EXERCISE DIRECTIONS>
The entries shown here must be retyped in full, with no pictures included.

(Records contained in a dataset)
○ ○ ○ ○ ○
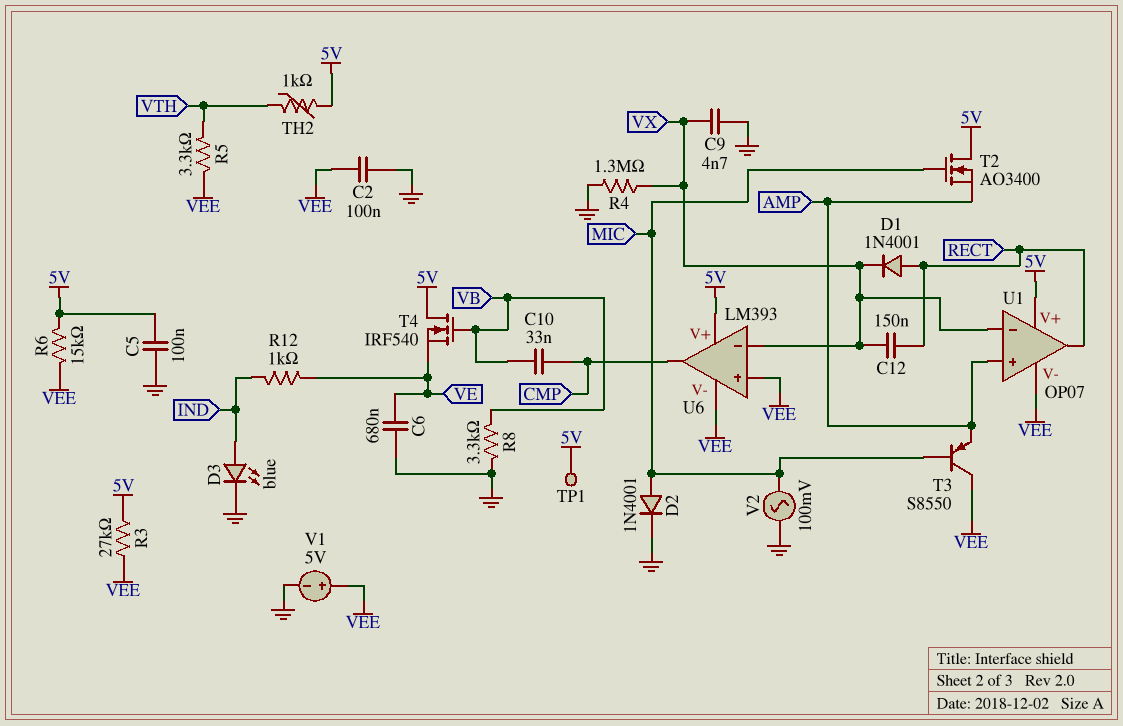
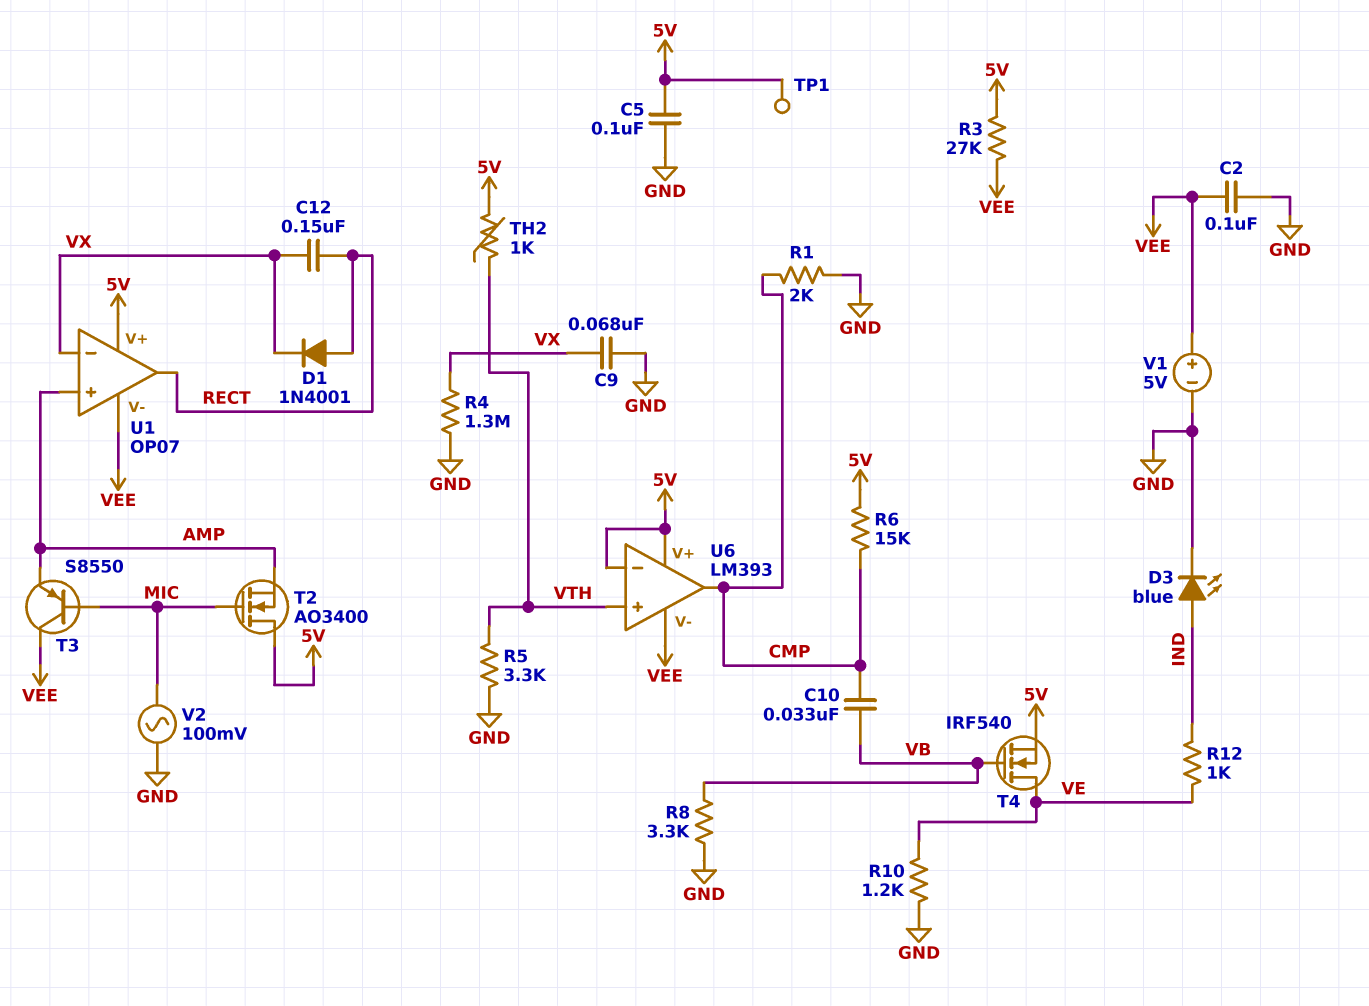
C6: 680nF (GND, VE) -> none
C9: 4.7nF (GND, VX) -> 68nF (GND, VX)
D2: diode 1N4001 (A MIC, K GND) -> none
R1: none -> 2k (CMP, GND)
R5: 3.3k (VEE, VTH) -> 3.3k (GND, VTH)
R6: 15k (5V, VEE) -> 15k (5V, CMP)
R10: none -> 1.2k (GND, VE)
T4: NMOS IRF540 (G VB, D 5V, S VE) -> NMOS IRF540 (G VB, D VE, S 5V)
U6 pin in+: VEE -> VTH
U6 pin in-: VX -> 5V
○ ○ ○ ○ ○
FINISHED EXERCISE>
C6: 680nF (GND, VE) -> none
C9: 4.7nF (GND, VX) -> 68nF (GND, VX)
D2: diode 1N4001 (A MIC, K GND) -> none
R1: none -> 2k (CMP, GND)
R5: 3.3k (VEE, VTH) -> 3.3k (GND, VTH)
R6: 15k (5V, VEE) -> 15k (5V, CMP)
R10: none -> 1.2k (GND, VE)
T4: NMOS IRF540 (G VB, D 5V, S VE) -> NMOS IRF540 (G VB, D VE, S 5V)
U6 pin in+: VEE -> VTH
U6 pin in-: VX -> 5V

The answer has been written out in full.